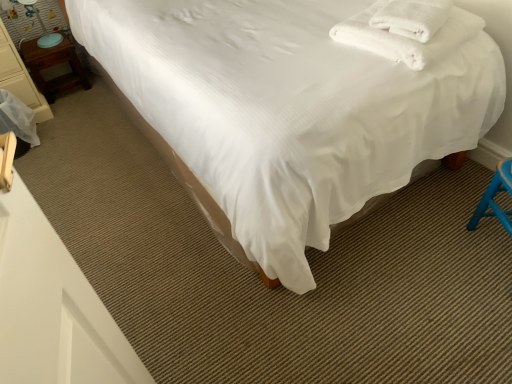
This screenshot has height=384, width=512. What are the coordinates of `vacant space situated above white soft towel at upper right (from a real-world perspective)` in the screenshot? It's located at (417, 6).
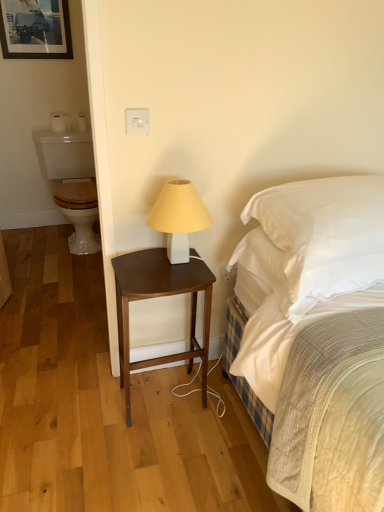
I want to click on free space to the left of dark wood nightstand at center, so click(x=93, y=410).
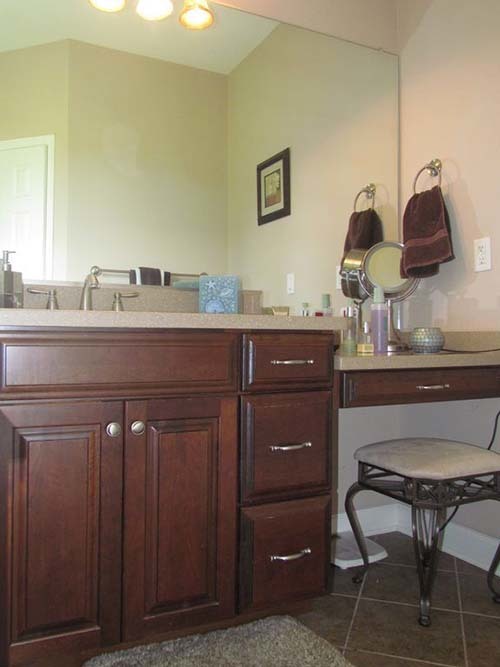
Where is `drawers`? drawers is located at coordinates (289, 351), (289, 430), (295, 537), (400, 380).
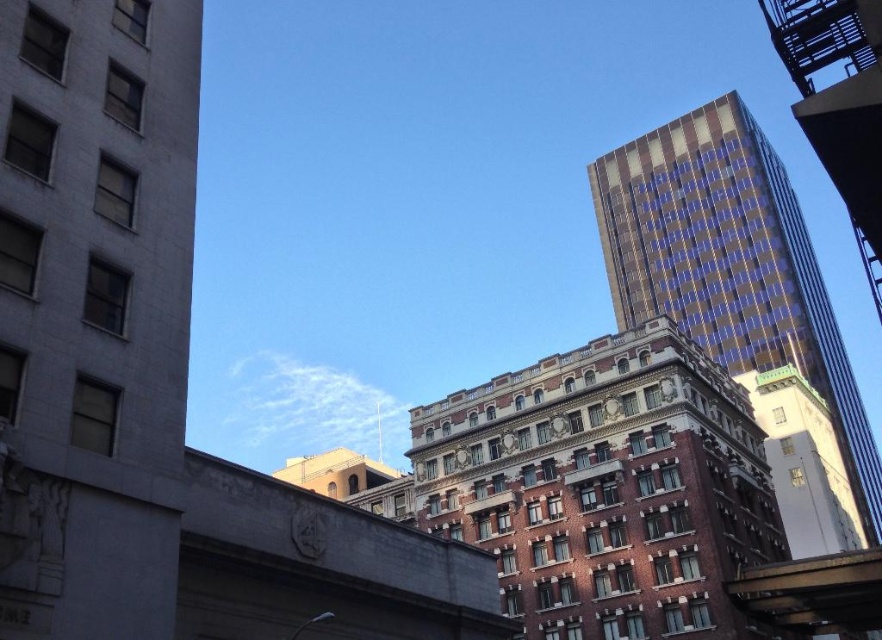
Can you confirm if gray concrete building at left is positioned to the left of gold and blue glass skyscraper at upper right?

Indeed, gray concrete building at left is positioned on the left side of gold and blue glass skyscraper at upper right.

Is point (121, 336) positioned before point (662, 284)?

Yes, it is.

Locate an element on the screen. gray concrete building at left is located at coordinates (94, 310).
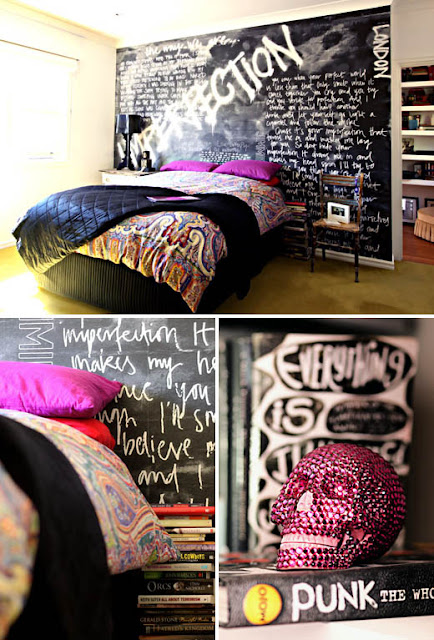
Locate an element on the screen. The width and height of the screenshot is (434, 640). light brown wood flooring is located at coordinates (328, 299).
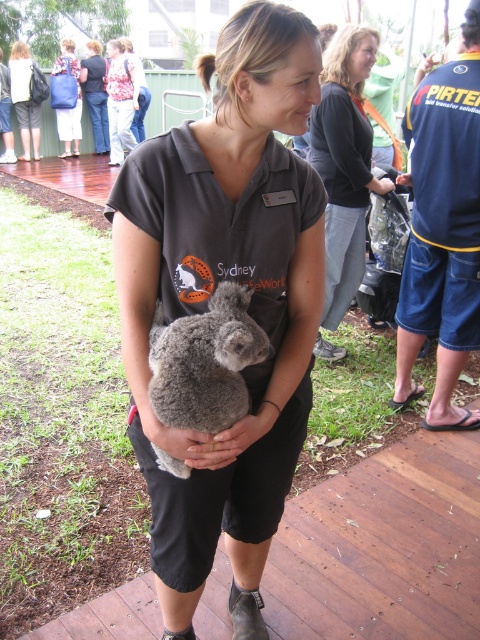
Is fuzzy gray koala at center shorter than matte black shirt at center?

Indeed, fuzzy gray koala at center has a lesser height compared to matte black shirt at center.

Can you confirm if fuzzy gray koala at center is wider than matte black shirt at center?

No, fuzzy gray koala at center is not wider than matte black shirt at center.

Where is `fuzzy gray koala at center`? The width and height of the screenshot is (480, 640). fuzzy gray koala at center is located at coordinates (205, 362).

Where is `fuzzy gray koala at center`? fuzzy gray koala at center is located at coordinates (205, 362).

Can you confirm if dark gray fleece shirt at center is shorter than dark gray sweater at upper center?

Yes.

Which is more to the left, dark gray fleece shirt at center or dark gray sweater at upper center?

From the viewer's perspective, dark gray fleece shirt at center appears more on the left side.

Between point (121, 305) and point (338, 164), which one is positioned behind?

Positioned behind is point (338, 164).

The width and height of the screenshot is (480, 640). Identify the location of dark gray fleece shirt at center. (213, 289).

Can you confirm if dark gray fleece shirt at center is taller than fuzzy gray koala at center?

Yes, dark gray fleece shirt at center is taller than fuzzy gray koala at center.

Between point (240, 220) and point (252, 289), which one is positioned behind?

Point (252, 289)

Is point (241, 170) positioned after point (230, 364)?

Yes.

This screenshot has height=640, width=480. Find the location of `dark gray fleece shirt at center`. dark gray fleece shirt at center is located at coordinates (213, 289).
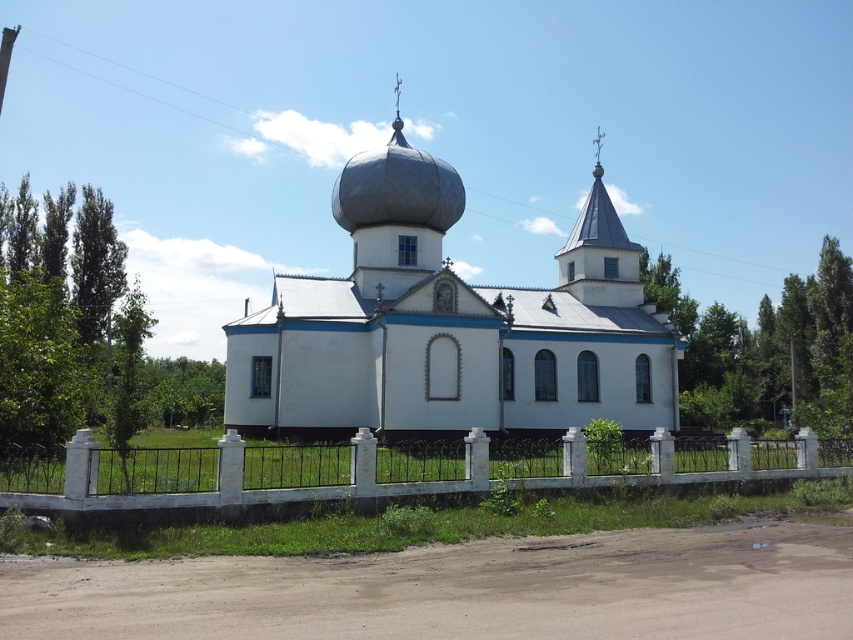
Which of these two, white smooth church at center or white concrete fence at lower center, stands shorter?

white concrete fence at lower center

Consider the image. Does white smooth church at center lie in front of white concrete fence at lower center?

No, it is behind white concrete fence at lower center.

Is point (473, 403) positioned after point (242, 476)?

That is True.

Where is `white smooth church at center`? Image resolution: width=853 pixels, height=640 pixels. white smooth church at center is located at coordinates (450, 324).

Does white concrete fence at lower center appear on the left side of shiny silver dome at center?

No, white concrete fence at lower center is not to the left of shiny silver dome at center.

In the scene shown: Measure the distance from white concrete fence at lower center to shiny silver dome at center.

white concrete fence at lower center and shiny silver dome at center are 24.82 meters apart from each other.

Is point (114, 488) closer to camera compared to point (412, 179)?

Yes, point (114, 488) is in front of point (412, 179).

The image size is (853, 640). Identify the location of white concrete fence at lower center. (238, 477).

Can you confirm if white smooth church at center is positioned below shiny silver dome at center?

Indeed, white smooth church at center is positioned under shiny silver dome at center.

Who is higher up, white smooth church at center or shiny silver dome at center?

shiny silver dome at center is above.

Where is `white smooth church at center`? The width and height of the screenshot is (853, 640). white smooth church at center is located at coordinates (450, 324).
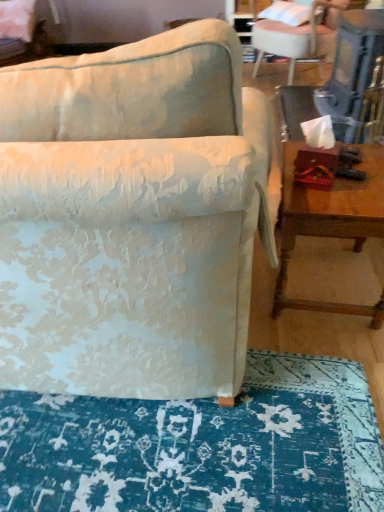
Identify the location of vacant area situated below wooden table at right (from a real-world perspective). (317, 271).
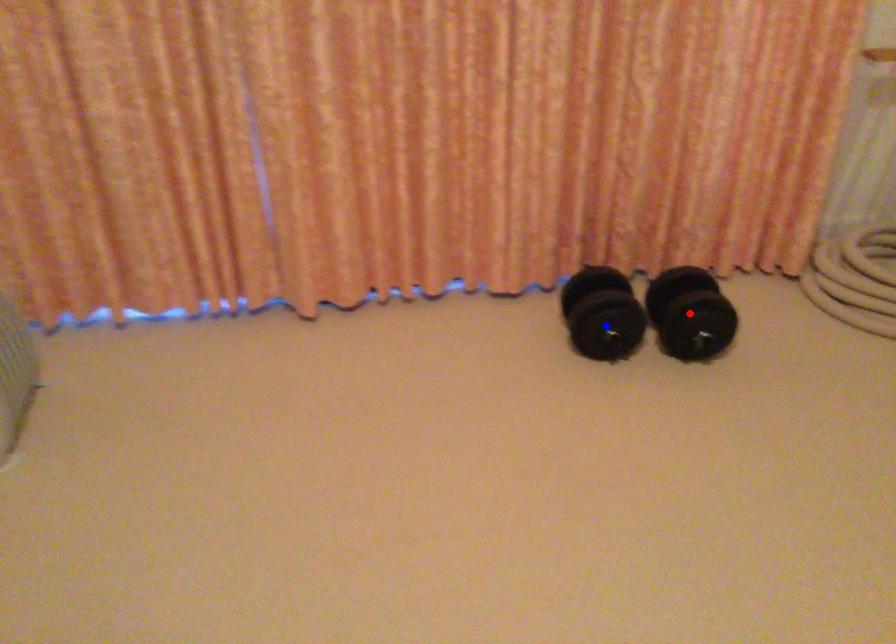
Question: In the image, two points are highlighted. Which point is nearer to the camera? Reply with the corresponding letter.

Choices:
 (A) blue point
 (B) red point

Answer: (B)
--------------------------------------------------
Work order
Starting at the line that contains "The width and height of the screenshot is (480, 640). Identify" and ending at the line that contains "Yes, dark gray", rewrite only those lines of the records, changing "fleece shirt" to "wool shirt" and leaving everything else as it is.

Reply to the exercise
The width and height of the screenshot is (480, 640). Identify the location of dark gray wool shirt at center. (213, 289).

Can you confirm if dark gray wool shirt at center is taller than fuzzy gray koala at center?

Yes, dark gray wool shirt at center is taller than fuzzy gray koala at center.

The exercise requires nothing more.